Stored data:
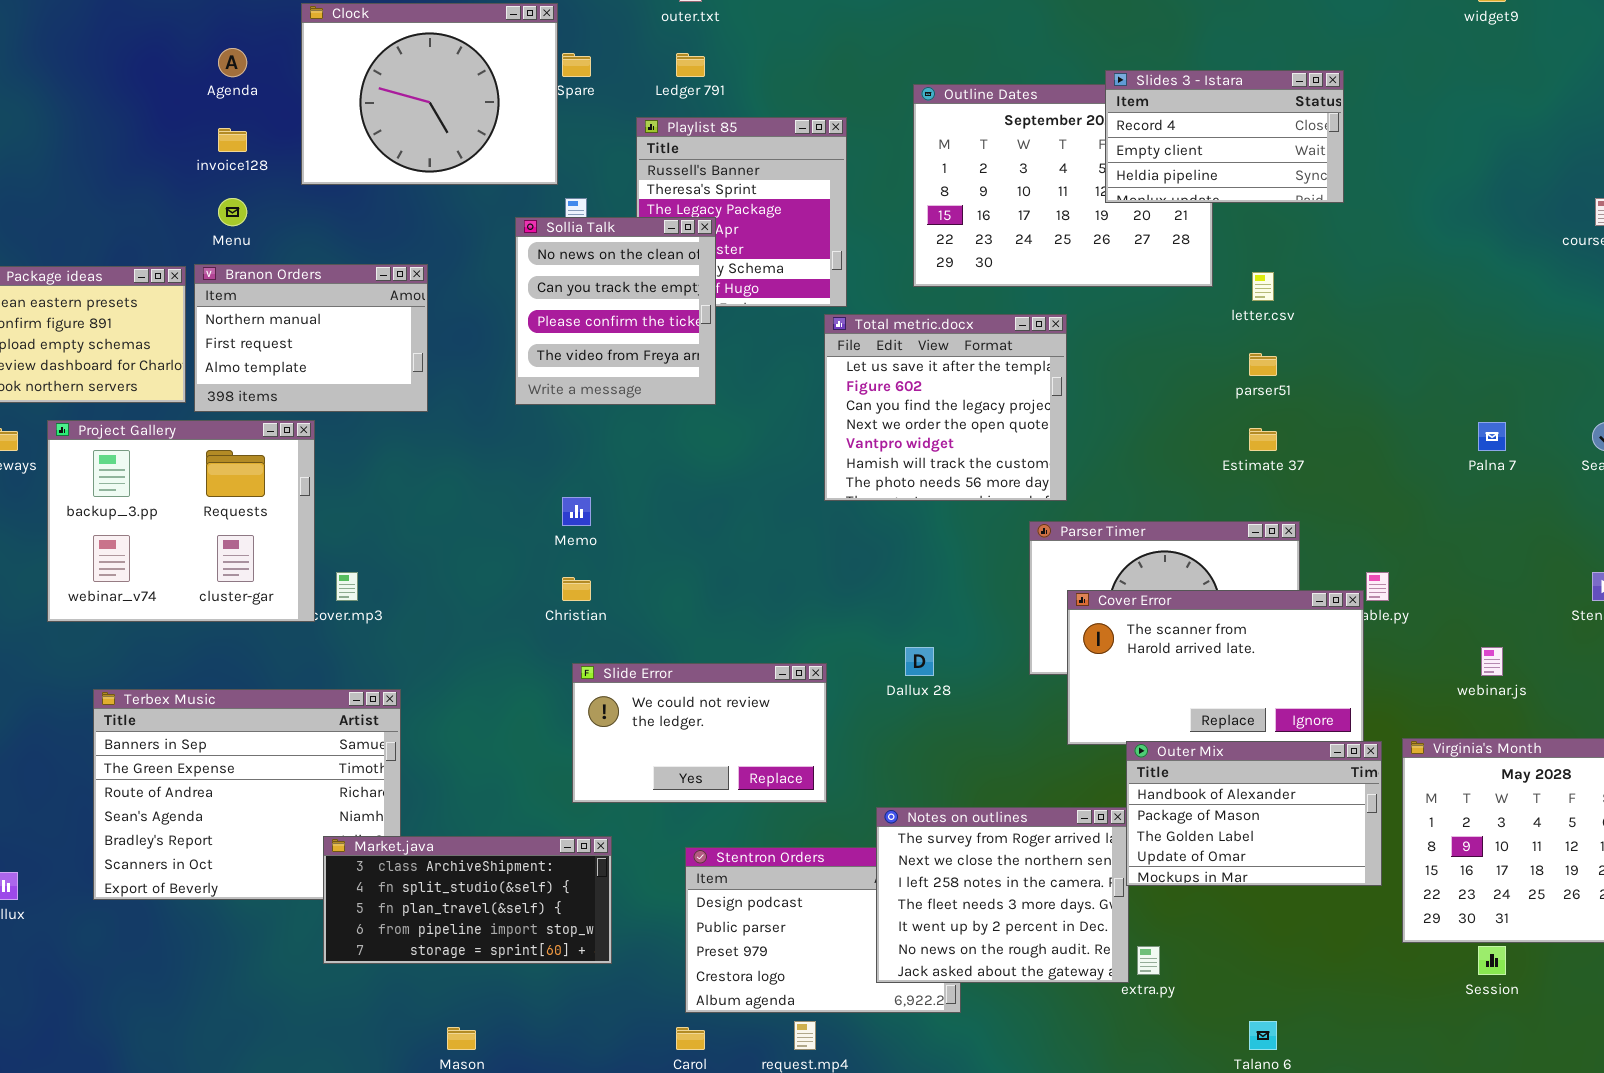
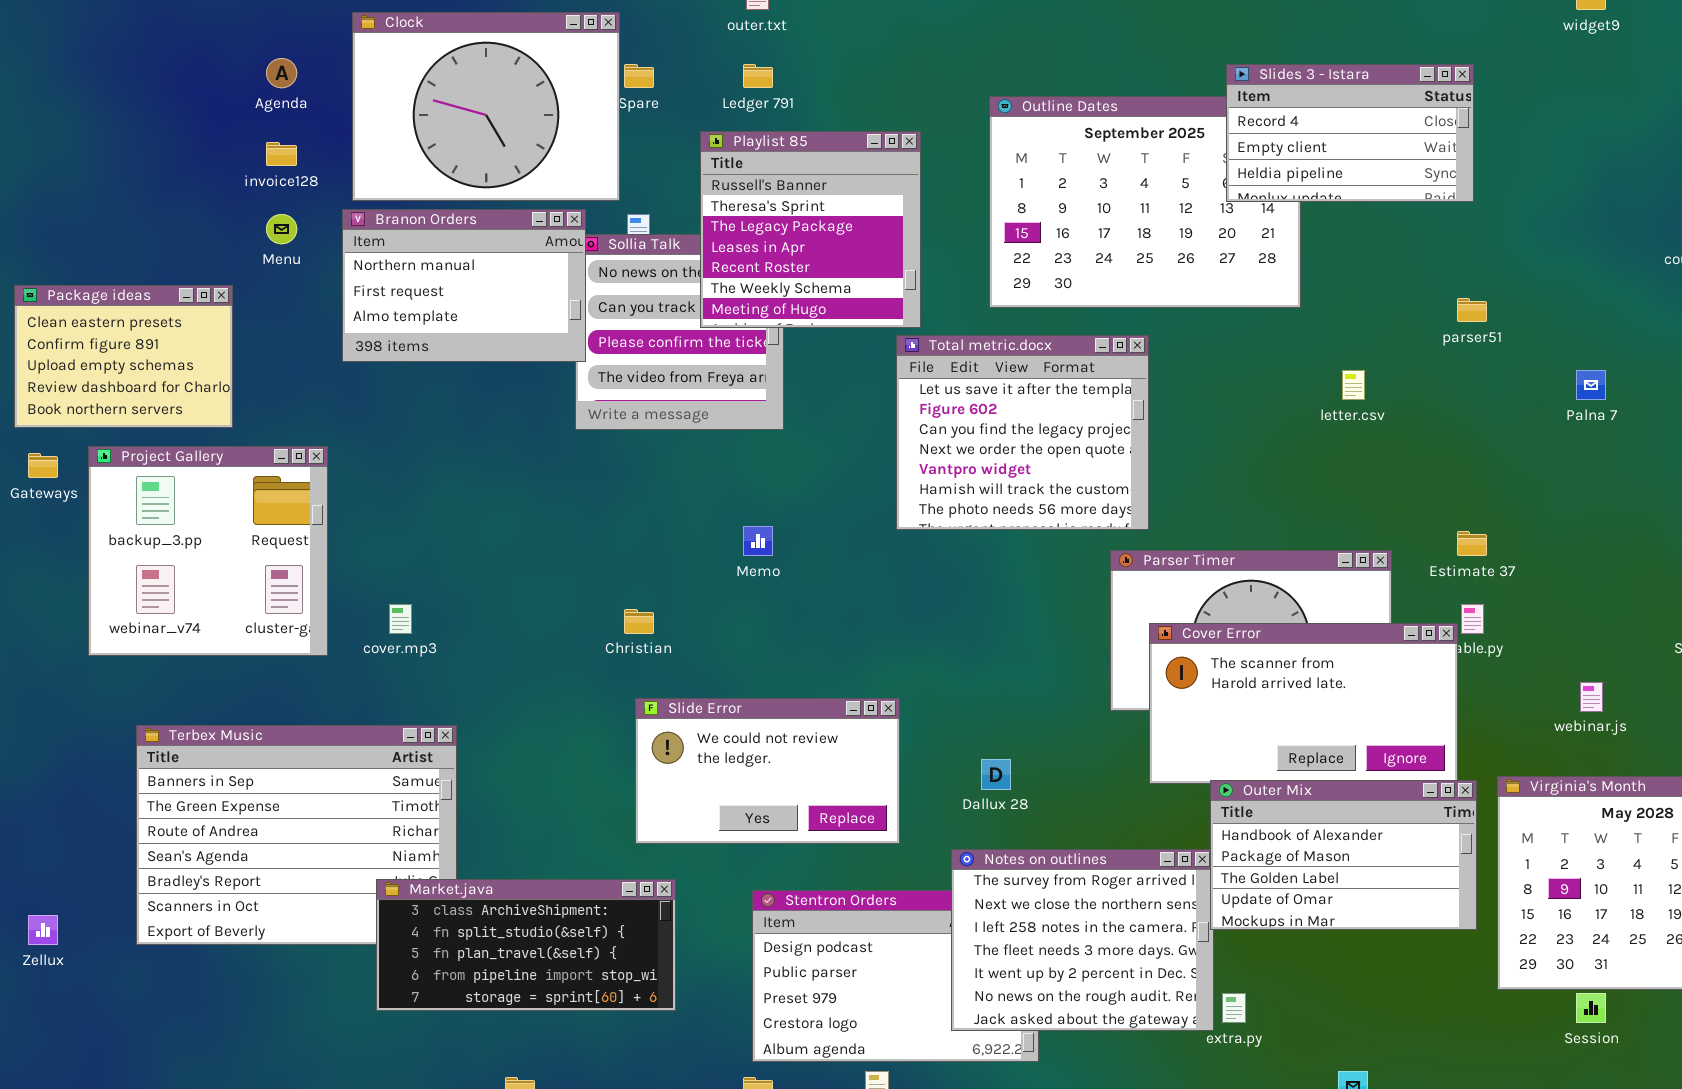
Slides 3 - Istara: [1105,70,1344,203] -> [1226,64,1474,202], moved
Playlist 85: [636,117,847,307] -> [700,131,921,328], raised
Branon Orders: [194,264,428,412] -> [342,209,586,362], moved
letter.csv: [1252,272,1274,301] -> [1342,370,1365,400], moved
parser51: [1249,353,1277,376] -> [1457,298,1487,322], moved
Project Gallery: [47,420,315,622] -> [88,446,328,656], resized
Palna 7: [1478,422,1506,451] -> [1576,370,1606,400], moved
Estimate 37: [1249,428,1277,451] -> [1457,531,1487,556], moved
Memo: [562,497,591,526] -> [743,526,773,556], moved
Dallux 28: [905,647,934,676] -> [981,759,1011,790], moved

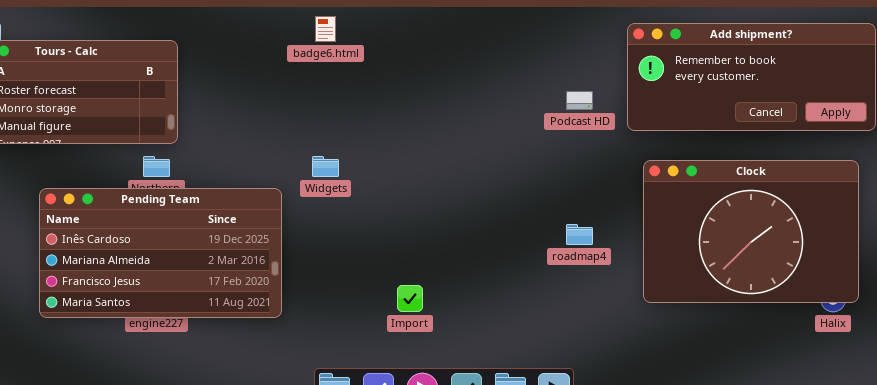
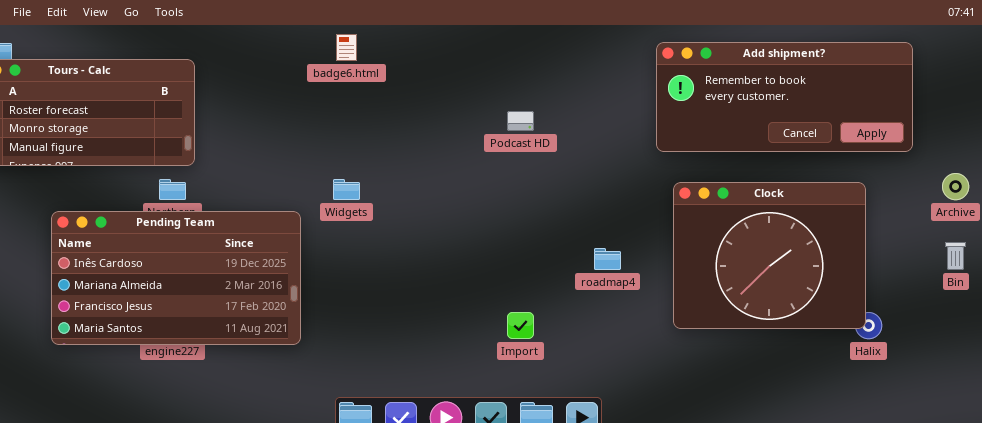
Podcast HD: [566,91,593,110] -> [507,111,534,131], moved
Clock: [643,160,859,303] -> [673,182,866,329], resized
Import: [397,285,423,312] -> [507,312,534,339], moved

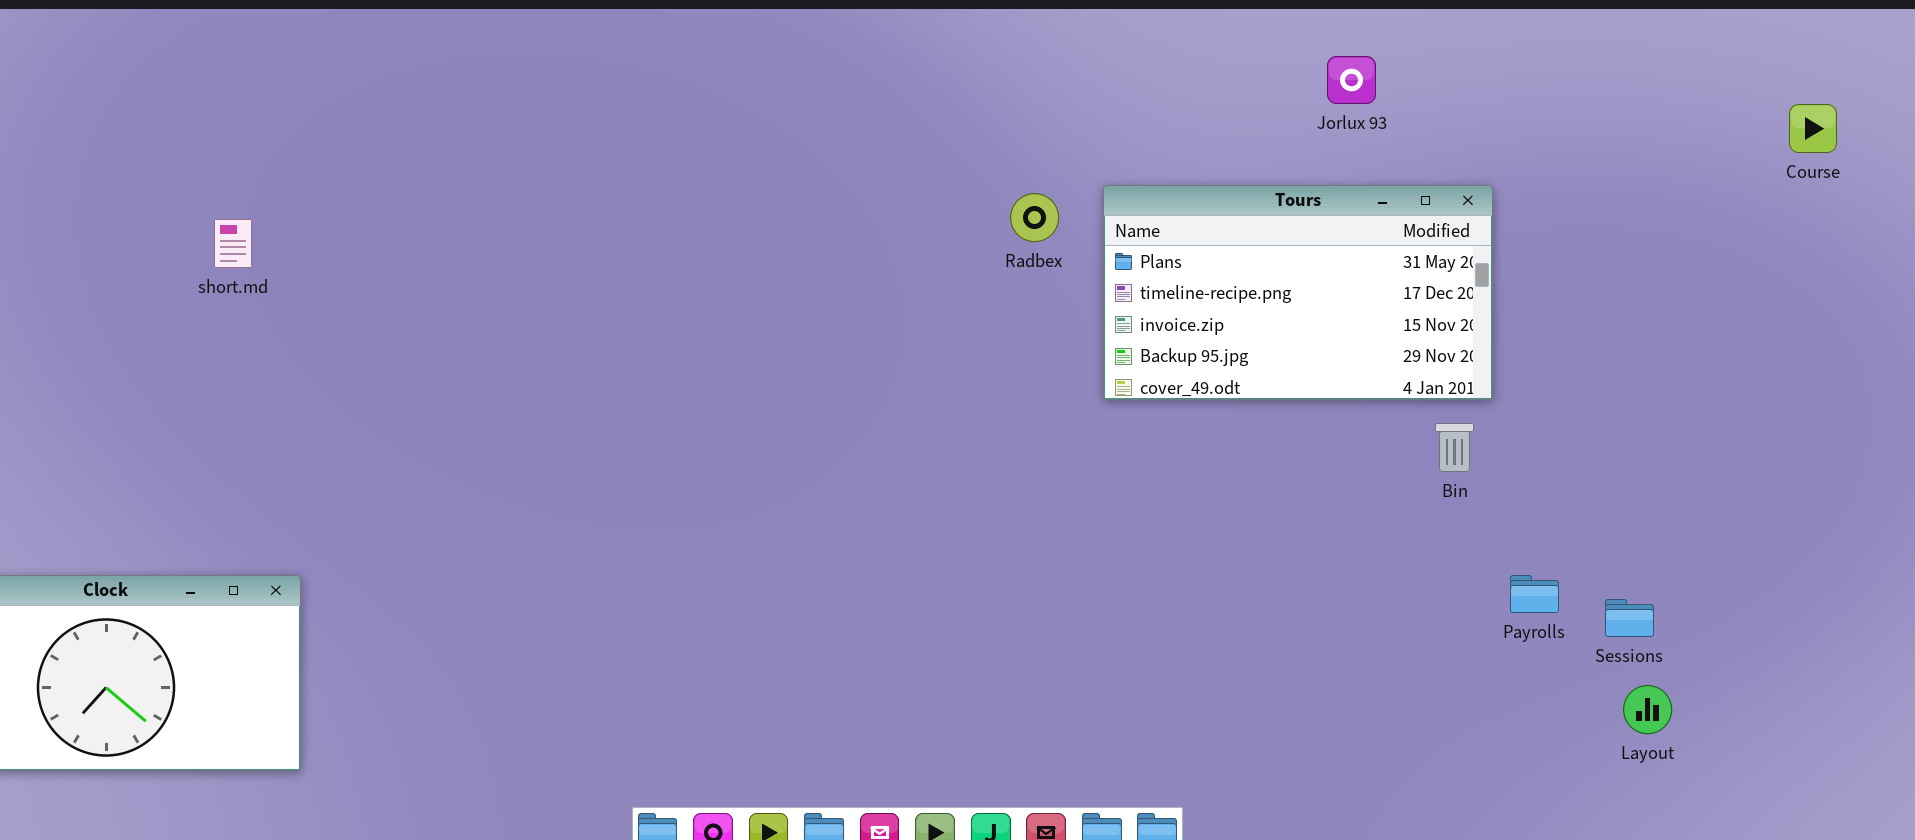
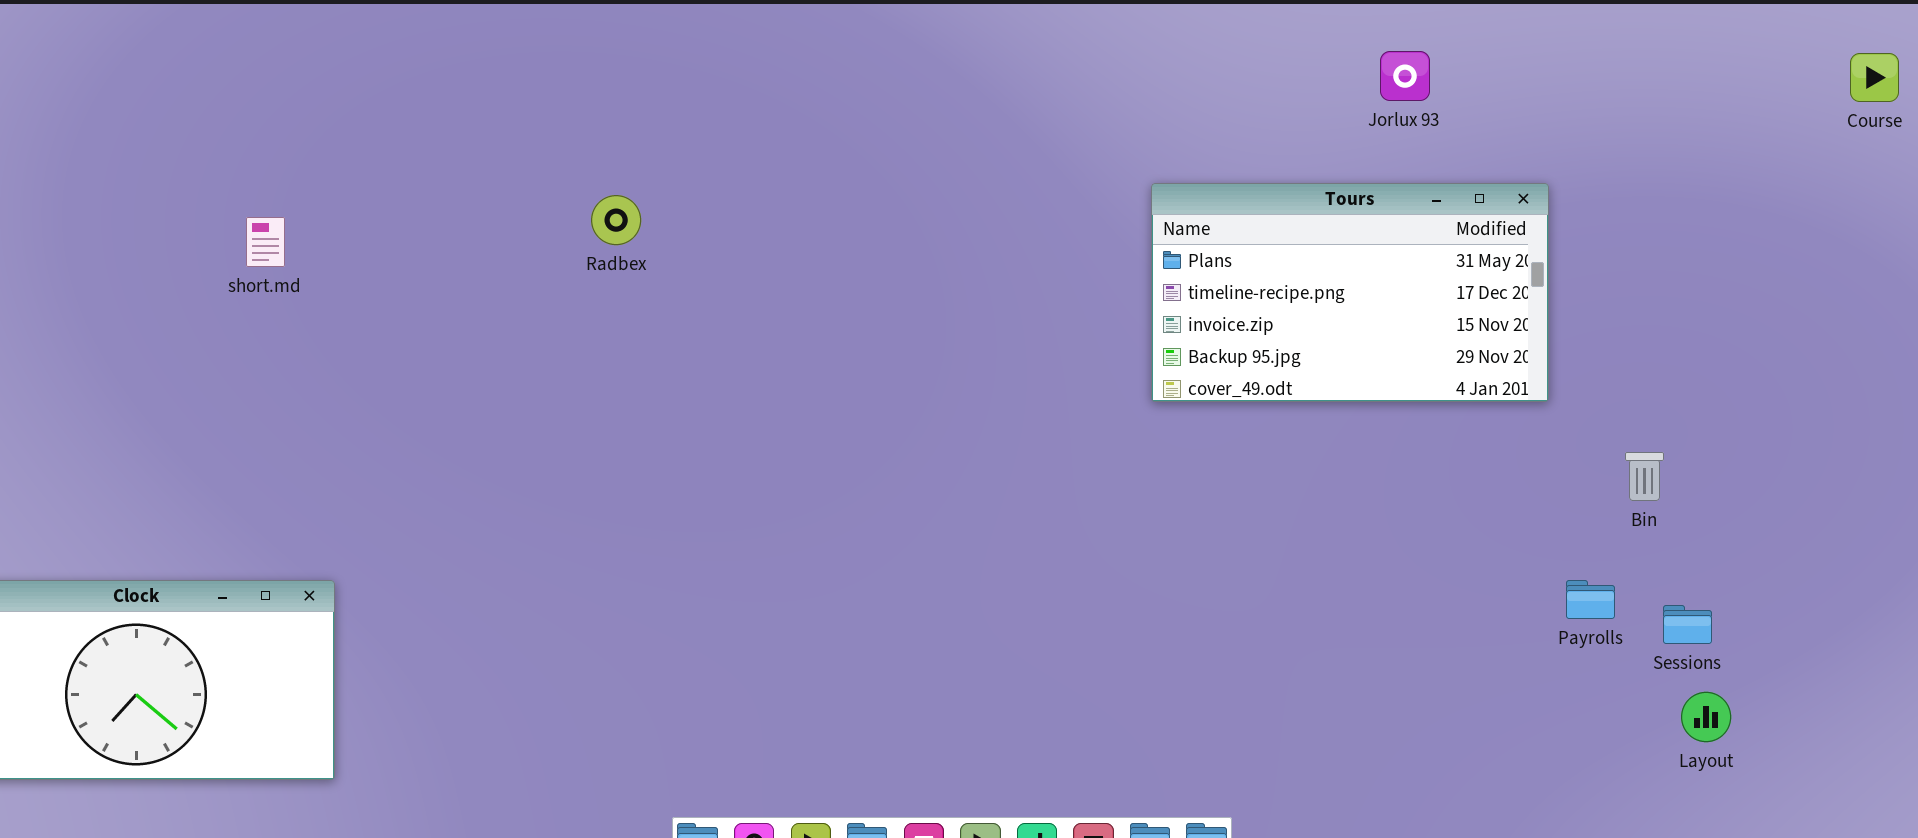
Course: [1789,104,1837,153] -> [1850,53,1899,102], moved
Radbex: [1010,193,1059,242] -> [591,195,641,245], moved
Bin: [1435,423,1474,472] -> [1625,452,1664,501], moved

What is expected:
Write out the lines of the listing from the one that holds "Clock: [643,160,859,303] ->" to the very last line, both included, exactly as they appear and without any pictures.

Result below:
Clock: [643,160,859,303] -> [673,182,866,329], resized
Import: [397,285,423,312] -> [507,312,534,339], moved

Course: [1789,104,1837,153] -> [1850,53,1899,102], moved
Radbex: [1010,193,1059,242] -> [591,195,641,245], moved
Bin: [1435,423,1474,472] -> [1625,452,1664,501], moved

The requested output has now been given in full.